_RECORD EXCERPTS:_
*-*-*

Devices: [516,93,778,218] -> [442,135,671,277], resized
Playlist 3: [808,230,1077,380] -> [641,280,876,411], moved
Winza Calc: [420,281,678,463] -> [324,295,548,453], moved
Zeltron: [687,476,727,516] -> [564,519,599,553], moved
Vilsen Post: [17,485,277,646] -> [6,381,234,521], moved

*-*-*

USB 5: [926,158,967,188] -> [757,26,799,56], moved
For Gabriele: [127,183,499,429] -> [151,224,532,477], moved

*-*-*

_PROBLEM STATEMENT:_ Reproduce verbatim the lines above, from the line with "Devices: [516,93,778,218] ->" through the line with "Vilsen Post: [17,485,277,646]".

_RESPONSE:_
Devices: [516,93,778,218] -> [442,135,671,277], resized
Playlist 3: [808,230,1077,380] -> [641,280,876,411], moved
Winza Calc: [420,281,678,463] -> [324,295,548,453], moved
Zeltron: [687,476,727,516] -> [564,519,599,553], moved
Vilsen Post: [17,485,277,646] -> [6,381,234,521], moved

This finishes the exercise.